• _Instructions to follow_
Below are the records; give again exactly the line with "SONAR1 pin TRIG: A8 -> A15", the line with "LINE: QRE1113 -> TCRT5000", and each line that lies between them, and nothing besides.

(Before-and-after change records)
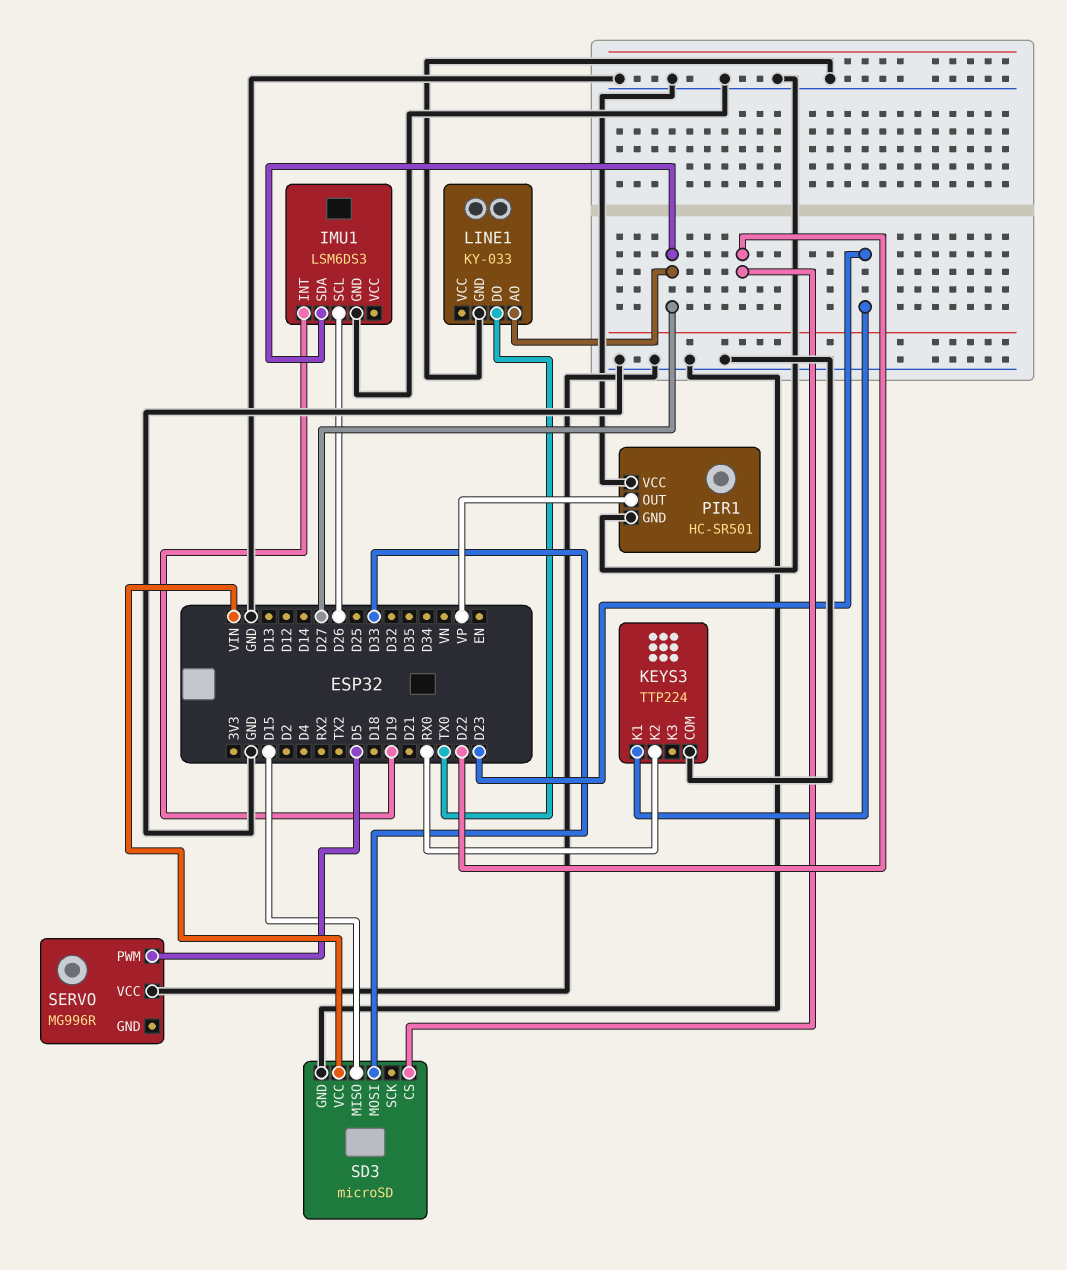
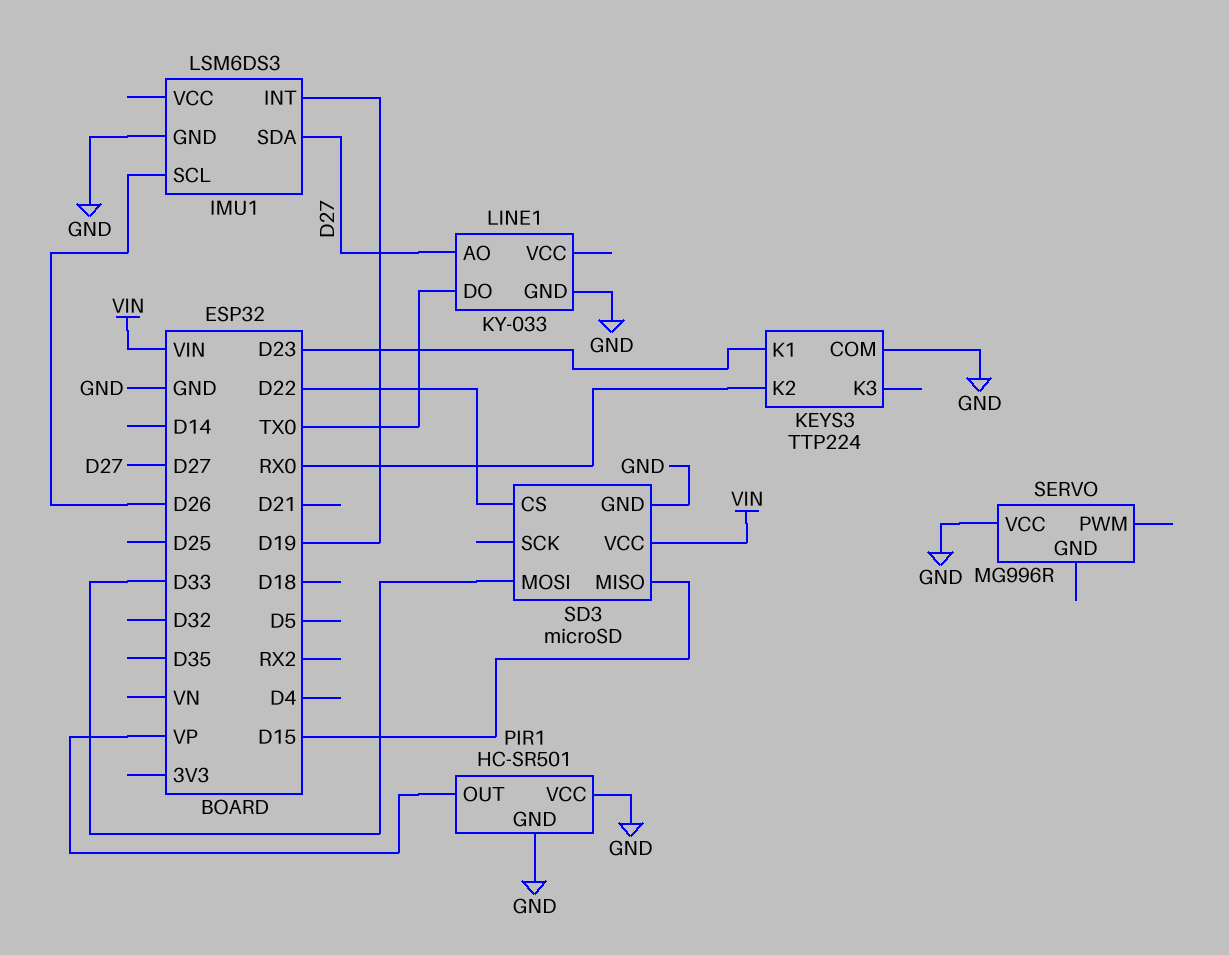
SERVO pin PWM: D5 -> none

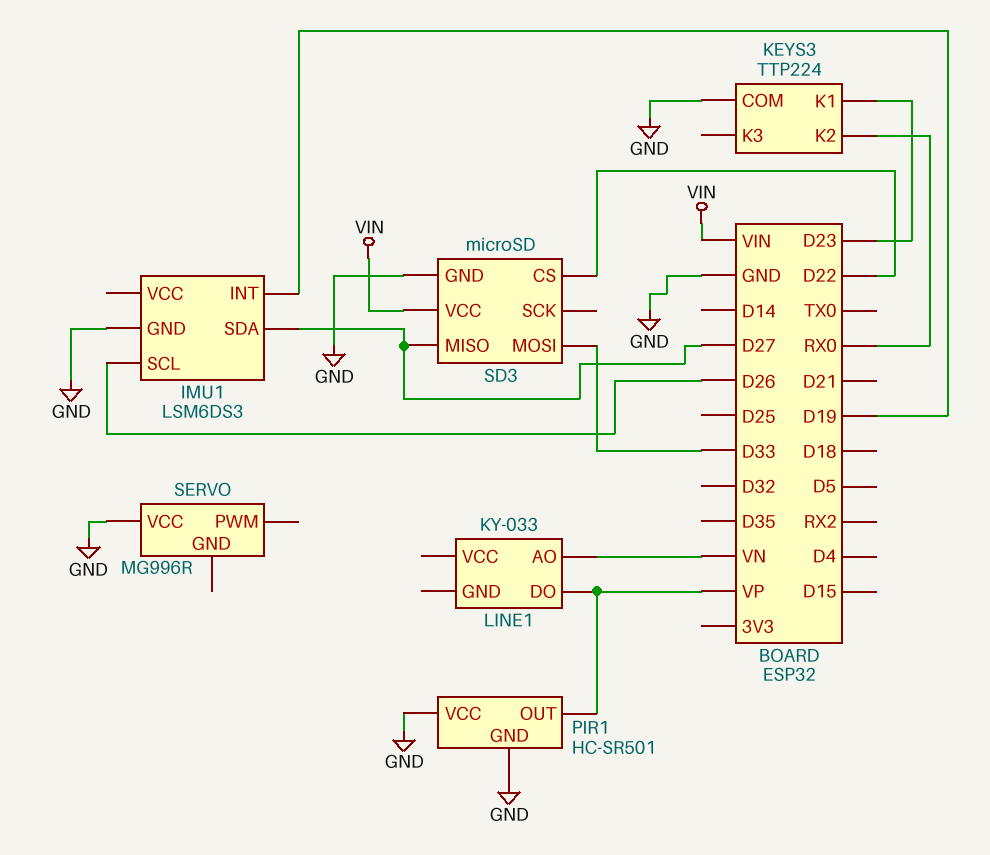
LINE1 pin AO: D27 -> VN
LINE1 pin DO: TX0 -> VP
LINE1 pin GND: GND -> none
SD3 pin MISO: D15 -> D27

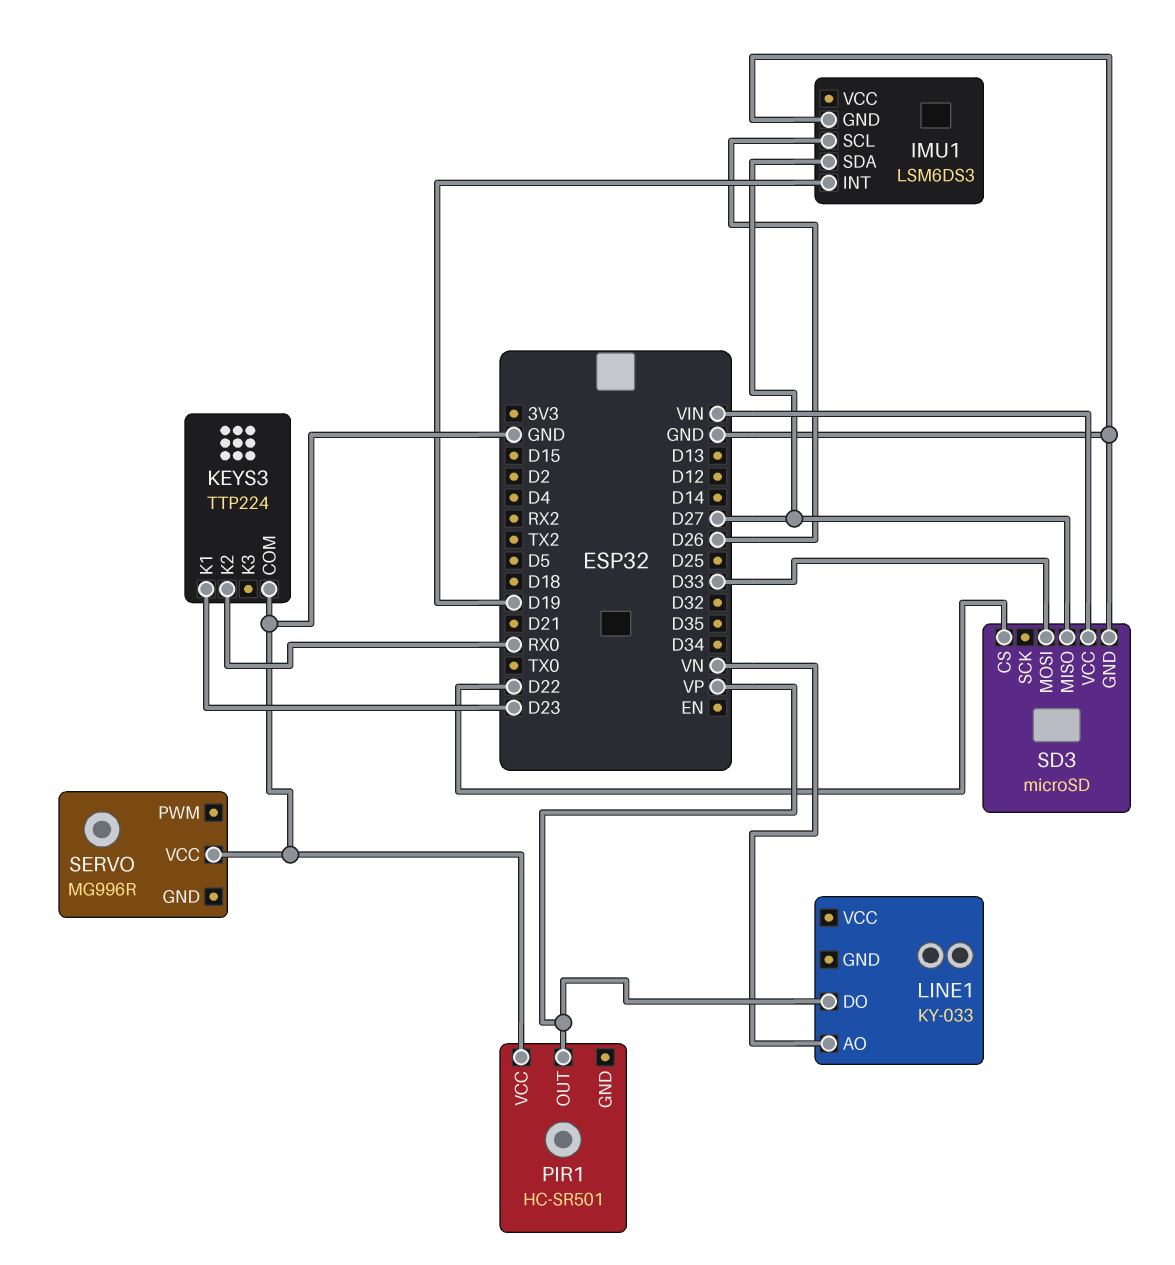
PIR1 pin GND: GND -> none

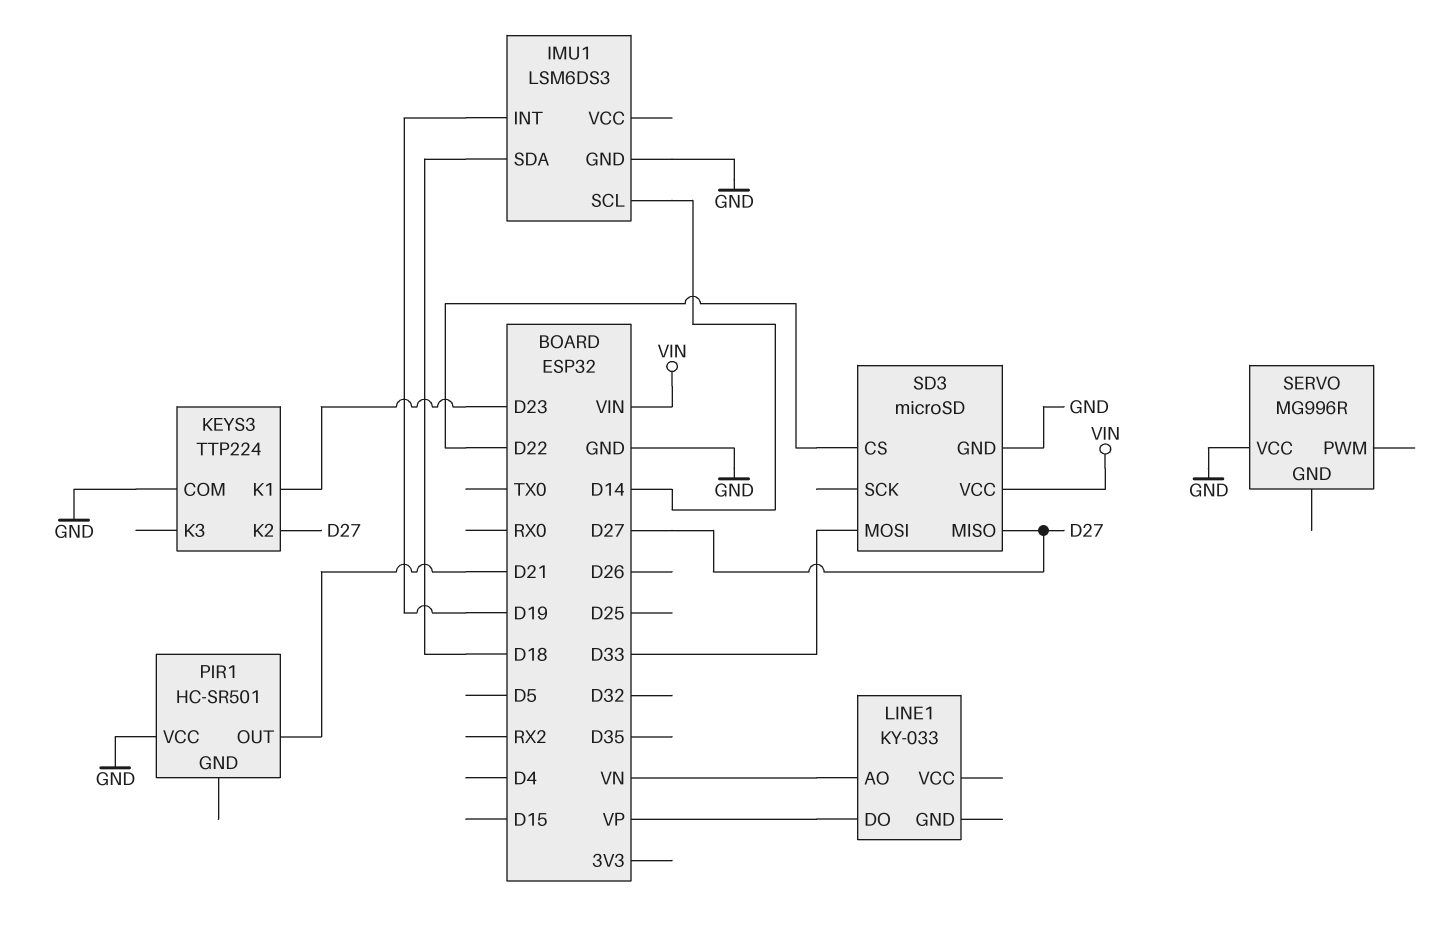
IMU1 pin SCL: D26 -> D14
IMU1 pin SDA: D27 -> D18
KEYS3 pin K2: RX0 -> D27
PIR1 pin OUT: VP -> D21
* * *
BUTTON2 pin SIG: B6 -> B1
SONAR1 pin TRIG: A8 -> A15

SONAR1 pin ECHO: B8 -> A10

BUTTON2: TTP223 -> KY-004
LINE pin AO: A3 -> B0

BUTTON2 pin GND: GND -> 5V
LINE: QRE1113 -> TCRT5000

• _Solution to this exercise_
SONAR1 pin TRIG: A8 -> A15

SONAR1 pin ECHO: B8 -> A10

BUTTON2: TTP223 -> KY-004
LINE pin AO: A3 -> B0

BUTTON2 pin GND: GND -> 5V
LINE: QRE1113 -> TCRT5000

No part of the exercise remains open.